▶ _DATA EXTRACTS_:
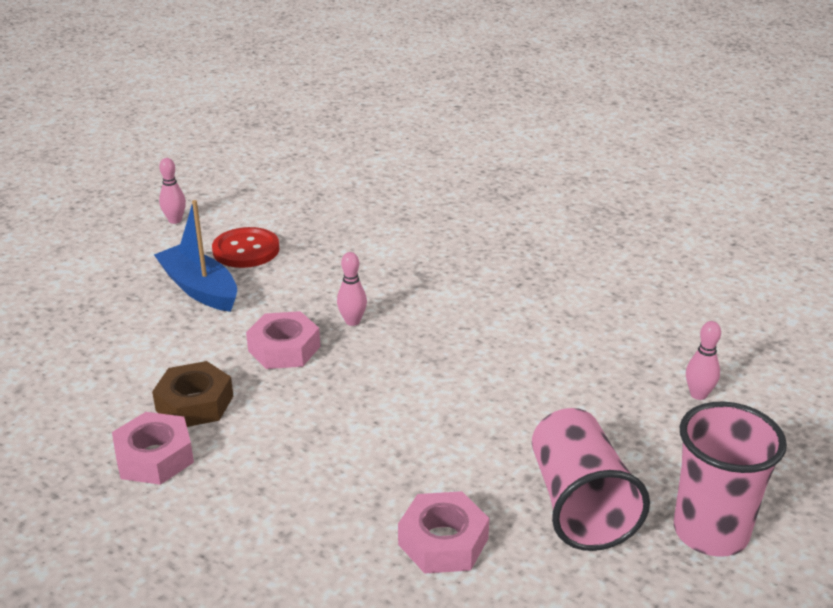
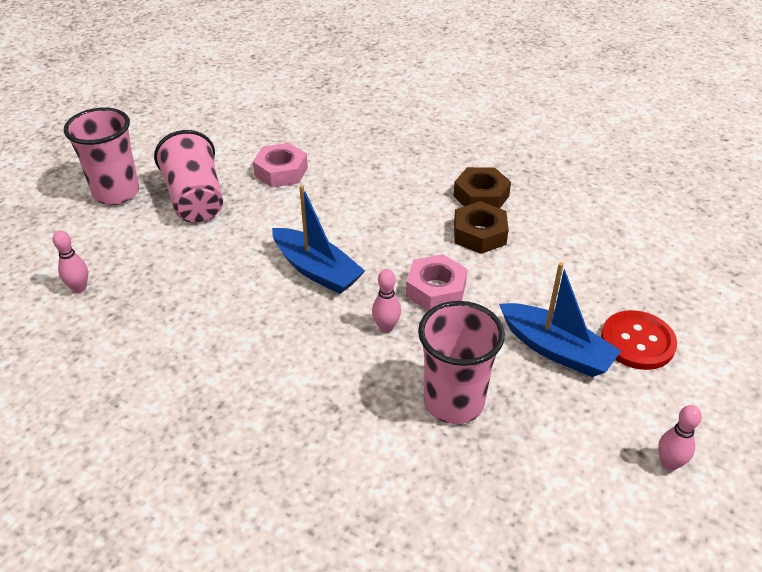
camera: 170 degrees right, 10 degrees up
(155, 457) = (481, 196): pink nut -> brown nut
(246, 250) = (545, 417): red button -> red button (637, 342)
(315, 265) = (454, 402): none -> pink cup
(413, 383) = (317, 270): none -> blue boat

▶ _WHAT TO DO_: Select from the material above each line in which the string "none" appears, and list those lines.

▶ _ANSWER SPACE_:
(315, 265) = (454, 402): none -> pink cup
(413, 383) = (317, 270): none -> blue boat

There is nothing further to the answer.